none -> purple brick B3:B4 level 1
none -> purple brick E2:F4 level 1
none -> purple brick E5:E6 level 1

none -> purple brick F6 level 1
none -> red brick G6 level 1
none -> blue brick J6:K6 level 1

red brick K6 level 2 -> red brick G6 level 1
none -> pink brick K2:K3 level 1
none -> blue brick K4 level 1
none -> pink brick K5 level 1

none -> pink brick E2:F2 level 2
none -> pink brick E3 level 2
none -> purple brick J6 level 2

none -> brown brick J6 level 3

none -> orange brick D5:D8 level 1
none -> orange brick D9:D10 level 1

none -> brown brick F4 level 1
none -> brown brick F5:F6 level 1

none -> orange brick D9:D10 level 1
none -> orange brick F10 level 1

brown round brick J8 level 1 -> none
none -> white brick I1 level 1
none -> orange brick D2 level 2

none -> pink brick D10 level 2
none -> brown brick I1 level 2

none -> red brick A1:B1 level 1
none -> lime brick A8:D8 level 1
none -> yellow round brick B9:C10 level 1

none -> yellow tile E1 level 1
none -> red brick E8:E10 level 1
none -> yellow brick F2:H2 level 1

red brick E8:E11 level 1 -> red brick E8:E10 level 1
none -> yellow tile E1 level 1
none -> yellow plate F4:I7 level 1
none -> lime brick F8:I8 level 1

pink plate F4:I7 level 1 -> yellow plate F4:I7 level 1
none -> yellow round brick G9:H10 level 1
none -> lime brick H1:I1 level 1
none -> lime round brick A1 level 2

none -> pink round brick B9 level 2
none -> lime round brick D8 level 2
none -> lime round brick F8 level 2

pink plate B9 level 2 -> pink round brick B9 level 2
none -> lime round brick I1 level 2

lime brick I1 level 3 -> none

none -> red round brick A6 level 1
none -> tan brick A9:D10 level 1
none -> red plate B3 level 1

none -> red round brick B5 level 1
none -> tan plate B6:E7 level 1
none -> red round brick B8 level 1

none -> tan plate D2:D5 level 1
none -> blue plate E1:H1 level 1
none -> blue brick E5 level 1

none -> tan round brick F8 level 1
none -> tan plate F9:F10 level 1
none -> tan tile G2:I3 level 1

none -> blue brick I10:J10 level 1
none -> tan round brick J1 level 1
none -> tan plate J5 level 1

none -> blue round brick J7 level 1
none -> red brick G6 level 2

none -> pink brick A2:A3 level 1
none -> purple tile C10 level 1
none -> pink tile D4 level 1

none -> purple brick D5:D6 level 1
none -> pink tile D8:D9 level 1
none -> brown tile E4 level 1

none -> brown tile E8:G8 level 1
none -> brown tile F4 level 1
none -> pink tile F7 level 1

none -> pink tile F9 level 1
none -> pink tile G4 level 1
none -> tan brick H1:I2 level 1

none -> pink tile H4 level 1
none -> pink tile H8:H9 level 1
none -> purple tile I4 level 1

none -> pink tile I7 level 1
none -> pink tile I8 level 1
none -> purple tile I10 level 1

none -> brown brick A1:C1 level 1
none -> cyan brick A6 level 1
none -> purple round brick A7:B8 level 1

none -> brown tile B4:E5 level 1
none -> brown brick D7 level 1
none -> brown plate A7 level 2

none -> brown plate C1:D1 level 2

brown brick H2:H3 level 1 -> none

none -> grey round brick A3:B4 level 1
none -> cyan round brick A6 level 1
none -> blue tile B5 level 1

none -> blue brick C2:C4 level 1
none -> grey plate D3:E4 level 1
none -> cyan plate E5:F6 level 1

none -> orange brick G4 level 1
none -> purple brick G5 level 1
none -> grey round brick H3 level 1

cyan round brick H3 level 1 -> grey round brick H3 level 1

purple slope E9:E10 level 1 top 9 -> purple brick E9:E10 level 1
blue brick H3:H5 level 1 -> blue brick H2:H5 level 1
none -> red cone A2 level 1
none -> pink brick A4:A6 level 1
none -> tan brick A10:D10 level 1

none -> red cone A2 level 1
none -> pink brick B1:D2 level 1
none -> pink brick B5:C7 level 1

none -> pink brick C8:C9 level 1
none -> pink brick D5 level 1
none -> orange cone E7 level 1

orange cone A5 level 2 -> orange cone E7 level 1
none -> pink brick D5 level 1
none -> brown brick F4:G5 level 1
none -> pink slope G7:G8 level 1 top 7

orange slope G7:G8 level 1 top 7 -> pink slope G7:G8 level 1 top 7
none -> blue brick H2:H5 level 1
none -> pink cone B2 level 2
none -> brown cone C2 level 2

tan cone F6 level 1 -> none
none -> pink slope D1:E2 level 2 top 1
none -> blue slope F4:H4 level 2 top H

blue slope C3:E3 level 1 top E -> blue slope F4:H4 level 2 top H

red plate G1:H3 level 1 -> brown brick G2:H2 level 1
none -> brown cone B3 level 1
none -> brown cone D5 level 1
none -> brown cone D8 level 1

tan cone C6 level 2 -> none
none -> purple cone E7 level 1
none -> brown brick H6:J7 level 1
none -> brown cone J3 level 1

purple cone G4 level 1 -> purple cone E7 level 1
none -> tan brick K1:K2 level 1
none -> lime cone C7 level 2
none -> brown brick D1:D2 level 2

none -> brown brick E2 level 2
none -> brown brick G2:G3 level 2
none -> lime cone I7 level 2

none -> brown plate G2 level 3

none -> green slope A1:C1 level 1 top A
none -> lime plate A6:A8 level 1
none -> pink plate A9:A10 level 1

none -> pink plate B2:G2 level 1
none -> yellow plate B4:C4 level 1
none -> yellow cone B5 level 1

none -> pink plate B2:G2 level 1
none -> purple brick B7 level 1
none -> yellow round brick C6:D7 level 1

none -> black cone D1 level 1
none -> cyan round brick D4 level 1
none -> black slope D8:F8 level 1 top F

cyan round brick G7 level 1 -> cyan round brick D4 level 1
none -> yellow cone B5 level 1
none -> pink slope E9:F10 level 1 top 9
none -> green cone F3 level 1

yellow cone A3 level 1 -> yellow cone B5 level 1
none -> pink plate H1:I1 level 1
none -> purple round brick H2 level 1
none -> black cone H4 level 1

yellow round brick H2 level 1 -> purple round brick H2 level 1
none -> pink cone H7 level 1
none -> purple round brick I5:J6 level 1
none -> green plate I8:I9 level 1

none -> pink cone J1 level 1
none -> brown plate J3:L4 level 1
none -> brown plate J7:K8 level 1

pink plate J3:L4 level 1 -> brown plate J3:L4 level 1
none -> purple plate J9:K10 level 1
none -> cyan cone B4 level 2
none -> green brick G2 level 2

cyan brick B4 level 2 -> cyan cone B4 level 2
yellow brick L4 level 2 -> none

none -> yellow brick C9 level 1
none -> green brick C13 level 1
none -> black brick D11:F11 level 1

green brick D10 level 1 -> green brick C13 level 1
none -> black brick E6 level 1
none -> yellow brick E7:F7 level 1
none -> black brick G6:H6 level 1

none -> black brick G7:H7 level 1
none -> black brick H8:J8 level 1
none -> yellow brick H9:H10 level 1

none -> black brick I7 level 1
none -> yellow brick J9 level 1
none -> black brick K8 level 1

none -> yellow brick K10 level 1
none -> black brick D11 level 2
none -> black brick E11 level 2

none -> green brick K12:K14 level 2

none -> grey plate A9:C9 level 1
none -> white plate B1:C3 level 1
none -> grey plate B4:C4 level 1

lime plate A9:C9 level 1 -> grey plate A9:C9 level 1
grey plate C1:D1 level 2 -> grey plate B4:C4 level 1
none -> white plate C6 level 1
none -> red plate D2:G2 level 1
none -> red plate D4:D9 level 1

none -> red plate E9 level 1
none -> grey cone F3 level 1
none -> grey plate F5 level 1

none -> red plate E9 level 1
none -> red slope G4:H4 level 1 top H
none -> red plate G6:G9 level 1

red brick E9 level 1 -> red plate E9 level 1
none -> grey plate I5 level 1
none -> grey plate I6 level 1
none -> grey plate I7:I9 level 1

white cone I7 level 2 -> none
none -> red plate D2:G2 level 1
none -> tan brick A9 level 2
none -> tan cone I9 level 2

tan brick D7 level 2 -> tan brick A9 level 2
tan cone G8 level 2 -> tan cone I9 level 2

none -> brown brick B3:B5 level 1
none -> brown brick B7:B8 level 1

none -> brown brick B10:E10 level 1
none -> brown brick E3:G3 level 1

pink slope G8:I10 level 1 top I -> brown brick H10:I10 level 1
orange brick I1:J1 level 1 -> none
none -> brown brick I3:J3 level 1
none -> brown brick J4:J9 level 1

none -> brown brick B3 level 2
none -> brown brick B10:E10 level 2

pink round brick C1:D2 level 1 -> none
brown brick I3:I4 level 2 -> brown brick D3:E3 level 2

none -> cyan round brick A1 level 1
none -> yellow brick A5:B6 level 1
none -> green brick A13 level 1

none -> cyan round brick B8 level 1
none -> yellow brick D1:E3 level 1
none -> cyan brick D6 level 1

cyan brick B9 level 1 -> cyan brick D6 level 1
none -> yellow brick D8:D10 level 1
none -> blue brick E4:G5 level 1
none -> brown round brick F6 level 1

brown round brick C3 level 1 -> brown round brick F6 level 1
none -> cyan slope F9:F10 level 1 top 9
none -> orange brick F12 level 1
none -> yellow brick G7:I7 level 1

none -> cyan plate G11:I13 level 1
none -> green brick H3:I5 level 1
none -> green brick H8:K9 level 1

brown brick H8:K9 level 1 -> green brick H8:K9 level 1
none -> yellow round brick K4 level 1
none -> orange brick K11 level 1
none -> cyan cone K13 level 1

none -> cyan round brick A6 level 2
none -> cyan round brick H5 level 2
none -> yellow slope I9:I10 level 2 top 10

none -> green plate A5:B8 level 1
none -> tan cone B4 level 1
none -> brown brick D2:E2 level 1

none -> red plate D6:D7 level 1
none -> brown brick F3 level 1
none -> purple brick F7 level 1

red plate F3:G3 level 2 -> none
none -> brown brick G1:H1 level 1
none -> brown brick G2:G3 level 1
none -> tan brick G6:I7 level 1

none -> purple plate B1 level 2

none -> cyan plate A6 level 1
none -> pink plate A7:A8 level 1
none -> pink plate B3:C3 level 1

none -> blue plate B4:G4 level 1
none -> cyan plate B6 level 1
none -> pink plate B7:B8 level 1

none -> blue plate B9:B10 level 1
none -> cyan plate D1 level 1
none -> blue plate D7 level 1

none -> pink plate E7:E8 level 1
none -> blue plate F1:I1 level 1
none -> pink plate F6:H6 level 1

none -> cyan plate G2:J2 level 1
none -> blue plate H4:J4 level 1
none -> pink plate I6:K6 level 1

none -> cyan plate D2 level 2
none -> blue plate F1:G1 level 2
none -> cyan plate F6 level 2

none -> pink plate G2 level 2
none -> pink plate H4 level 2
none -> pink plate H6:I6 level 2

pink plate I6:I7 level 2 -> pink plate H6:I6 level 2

________________

** What to produce **
Using the material above, copy every line in which the string "orange" occurs.

** Exercise response **
none -> orange brick D5:D8 level 1
none -> orange brick D9:D10 level 1
none -> orange brick D9:D10 level 1
none -> orange brick F10 level 1
none -> orange brick D2 level 2
none -> orange brick G4 level 1
none -> orange cone E7 level 1
orange cone A5 level 2 -> orange cone E7 level 1
orange slope G7:G8 level 1 top 7 -> pink slope G7:G8 level 1 top 7
orange brick I1:J1 level 1 -> none
none -> orange brick F12 level 1
none -> orange brick K11 level 1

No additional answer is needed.